# START OF RECORDS TO USE

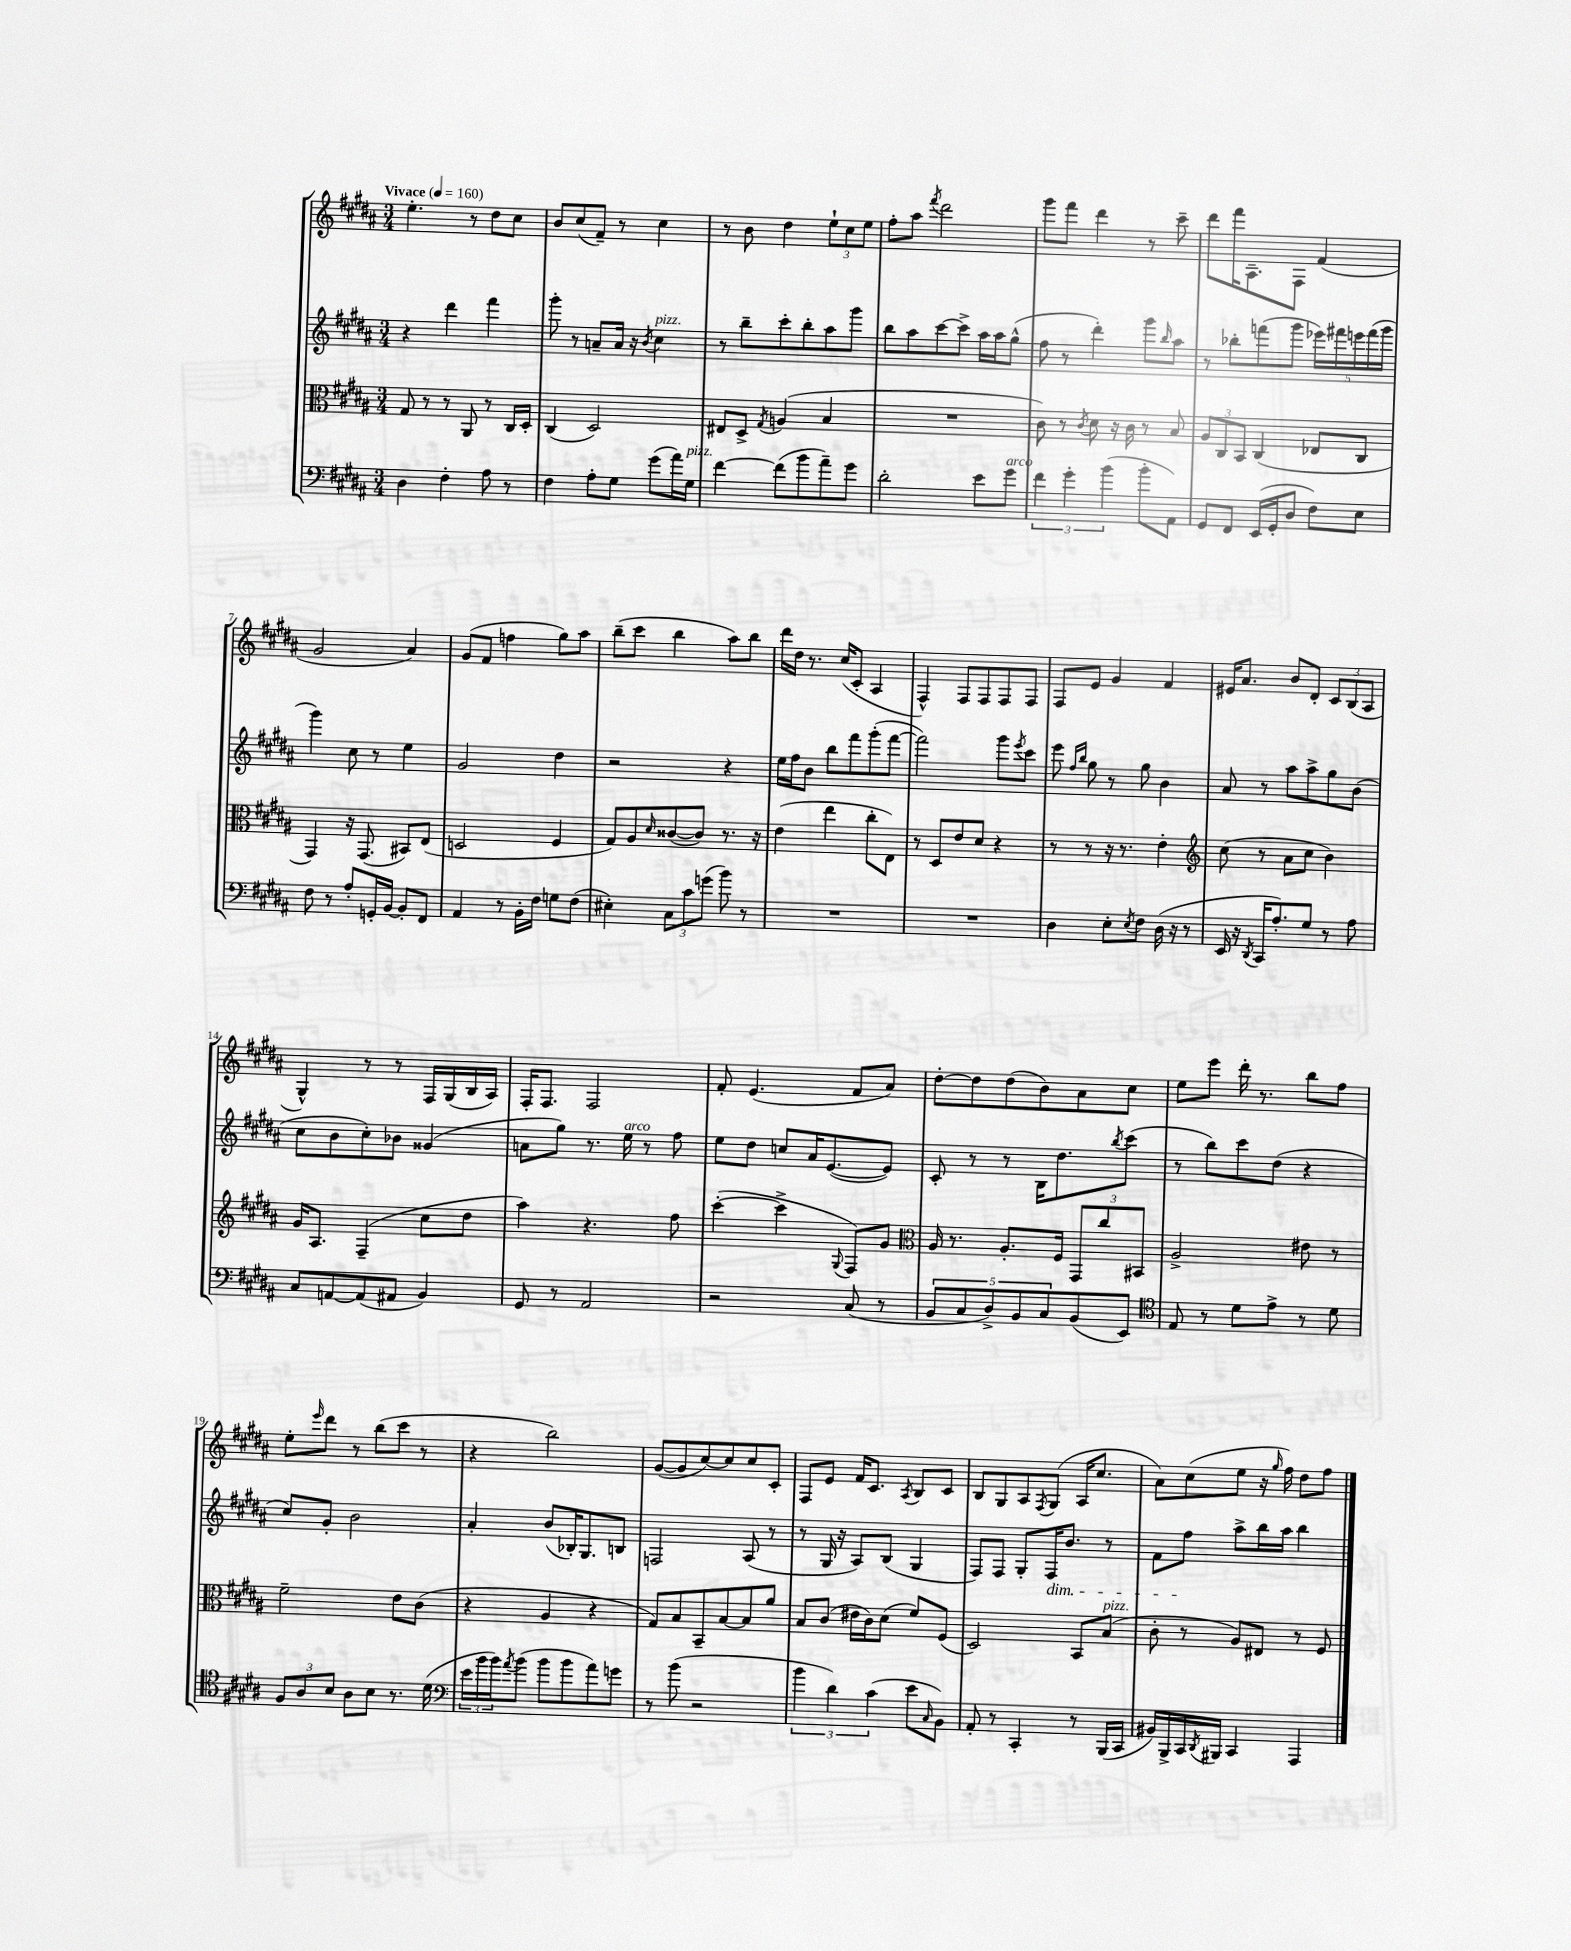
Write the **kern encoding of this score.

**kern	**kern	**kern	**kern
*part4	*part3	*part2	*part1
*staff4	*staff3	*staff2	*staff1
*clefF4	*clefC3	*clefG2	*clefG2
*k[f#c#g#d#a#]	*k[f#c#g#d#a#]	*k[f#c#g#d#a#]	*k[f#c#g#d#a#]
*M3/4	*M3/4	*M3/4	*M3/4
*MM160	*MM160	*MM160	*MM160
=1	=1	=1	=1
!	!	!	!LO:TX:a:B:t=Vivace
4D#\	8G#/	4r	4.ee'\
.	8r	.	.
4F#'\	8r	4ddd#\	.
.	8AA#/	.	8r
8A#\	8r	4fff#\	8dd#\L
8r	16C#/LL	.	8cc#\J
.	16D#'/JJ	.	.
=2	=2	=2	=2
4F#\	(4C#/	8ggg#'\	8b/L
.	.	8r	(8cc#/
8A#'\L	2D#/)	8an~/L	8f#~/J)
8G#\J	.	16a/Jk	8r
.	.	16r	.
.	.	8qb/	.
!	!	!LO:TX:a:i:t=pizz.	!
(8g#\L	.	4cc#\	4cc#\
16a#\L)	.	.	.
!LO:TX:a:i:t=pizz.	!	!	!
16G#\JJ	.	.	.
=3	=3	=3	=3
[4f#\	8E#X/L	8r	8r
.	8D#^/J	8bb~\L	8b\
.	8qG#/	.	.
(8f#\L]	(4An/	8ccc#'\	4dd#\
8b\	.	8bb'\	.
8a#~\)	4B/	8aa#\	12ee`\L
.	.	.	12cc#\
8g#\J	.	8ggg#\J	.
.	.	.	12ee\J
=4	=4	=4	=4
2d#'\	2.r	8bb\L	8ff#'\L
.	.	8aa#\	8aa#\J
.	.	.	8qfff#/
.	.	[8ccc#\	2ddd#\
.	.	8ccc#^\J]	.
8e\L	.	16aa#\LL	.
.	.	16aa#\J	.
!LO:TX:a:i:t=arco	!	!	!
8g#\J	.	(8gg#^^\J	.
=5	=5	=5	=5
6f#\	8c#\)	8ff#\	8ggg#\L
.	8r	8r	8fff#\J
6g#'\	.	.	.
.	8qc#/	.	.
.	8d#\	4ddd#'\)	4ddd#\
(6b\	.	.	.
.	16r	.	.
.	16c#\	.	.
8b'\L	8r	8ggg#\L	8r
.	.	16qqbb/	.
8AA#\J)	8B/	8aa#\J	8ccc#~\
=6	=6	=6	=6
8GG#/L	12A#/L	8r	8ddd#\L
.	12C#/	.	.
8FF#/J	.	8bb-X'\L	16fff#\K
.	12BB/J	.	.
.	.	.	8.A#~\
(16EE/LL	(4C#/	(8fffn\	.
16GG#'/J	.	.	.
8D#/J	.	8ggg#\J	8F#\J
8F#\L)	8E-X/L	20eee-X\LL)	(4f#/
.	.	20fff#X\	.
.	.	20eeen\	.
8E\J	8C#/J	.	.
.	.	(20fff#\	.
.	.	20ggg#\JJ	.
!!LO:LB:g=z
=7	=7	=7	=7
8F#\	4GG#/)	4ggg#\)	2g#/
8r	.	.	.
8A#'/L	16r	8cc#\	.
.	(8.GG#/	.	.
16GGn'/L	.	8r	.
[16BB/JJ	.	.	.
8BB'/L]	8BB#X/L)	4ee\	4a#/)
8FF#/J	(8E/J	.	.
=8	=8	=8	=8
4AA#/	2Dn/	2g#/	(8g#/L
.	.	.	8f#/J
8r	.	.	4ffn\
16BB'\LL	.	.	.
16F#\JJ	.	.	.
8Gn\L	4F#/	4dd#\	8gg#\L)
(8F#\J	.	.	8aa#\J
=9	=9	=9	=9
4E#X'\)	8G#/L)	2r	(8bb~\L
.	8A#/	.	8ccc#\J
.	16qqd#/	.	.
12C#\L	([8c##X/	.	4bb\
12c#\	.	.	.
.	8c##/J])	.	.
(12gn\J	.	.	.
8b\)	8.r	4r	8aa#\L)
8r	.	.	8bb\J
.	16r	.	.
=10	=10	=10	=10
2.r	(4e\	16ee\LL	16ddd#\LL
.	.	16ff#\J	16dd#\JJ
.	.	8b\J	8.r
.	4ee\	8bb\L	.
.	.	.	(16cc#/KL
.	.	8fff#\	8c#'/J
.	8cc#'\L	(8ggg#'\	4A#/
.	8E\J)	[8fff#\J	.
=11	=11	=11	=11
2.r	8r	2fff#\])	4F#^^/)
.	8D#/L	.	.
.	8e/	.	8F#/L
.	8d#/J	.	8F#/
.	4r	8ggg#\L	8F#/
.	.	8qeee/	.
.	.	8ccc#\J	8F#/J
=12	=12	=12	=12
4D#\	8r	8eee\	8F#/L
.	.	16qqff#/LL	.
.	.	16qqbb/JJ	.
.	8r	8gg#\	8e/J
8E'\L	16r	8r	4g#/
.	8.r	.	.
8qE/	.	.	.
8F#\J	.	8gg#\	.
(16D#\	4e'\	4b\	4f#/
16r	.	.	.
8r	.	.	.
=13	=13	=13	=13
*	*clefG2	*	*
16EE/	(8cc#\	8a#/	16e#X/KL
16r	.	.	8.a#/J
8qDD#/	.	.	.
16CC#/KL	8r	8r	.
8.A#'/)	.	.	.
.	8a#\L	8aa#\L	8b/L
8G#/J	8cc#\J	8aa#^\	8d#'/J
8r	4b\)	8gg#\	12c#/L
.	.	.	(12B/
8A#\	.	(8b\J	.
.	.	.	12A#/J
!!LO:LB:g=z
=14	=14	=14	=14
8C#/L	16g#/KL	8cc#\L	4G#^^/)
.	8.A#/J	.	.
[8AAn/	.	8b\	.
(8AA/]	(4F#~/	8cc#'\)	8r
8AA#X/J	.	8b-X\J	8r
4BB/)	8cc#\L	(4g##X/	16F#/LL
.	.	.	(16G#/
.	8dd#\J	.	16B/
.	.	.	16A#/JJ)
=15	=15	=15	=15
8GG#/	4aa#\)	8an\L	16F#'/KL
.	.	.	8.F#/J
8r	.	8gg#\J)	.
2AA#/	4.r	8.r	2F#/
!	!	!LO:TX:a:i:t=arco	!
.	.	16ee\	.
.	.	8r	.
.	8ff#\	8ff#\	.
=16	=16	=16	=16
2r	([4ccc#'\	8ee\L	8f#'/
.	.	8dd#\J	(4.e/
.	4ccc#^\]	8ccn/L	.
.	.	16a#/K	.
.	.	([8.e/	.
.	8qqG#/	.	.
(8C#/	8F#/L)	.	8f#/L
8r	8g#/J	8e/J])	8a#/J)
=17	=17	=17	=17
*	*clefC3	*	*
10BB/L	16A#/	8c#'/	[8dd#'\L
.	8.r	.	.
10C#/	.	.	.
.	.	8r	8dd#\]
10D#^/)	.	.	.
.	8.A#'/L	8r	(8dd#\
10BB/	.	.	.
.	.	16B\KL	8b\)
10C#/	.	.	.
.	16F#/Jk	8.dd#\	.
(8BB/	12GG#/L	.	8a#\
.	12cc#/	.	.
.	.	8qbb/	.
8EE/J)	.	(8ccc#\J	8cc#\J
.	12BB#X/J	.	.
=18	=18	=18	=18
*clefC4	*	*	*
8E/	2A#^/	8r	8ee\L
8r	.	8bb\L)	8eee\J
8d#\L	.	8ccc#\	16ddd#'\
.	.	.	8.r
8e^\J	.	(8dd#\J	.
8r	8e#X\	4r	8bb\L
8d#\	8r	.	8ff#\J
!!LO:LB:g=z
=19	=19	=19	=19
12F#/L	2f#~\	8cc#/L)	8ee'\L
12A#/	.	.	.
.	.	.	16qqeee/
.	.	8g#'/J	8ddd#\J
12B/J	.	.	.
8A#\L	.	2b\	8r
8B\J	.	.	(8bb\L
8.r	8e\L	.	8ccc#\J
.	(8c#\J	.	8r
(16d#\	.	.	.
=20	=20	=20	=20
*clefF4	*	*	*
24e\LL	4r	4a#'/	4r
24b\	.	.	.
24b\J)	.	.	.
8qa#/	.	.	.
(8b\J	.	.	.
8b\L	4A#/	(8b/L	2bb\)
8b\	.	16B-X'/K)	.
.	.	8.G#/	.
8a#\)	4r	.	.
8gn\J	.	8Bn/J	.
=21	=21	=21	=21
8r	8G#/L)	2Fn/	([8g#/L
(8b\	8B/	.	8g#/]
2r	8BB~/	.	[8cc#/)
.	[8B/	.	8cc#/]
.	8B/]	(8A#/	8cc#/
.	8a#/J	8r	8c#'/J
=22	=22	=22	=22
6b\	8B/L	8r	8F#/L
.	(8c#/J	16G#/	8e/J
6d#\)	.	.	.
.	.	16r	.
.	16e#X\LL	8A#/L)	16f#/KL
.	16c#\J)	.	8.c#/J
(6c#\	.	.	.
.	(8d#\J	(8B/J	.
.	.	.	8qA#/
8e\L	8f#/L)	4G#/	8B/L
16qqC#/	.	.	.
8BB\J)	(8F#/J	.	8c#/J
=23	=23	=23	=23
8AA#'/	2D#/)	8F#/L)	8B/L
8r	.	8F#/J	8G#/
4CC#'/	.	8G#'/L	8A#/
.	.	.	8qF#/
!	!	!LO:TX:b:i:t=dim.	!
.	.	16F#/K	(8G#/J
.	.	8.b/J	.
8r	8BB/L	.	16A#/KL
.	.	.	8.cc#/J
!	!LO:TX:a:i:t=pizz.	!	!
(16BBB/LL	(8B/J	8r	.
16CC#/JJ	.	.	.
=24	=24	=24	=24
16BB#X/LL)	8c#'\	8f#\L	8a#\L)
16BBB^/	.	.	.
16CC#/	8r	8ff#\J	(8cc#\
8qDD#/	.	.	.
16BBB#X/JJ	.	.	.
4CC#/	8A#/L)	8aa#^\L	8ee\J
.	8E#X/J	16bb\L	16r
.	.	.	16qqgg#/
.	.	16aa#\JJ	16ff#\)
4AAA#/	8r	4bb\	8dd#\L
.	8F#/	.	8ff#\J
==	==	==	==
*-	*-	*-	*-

# END OF RECORDS TO USE

§ **BRIEF**
Which lines in the rows above contain the string "pizz", with case counting? Select and copy each of those lines.

§ **RESULT BELOW**
!	!	!LO:TX:a:i:t=pizz.	!
!LO:TX:a:i:t=pizz.	!	!	!
!	!LO:TX:a:i:t=pizz.	!	!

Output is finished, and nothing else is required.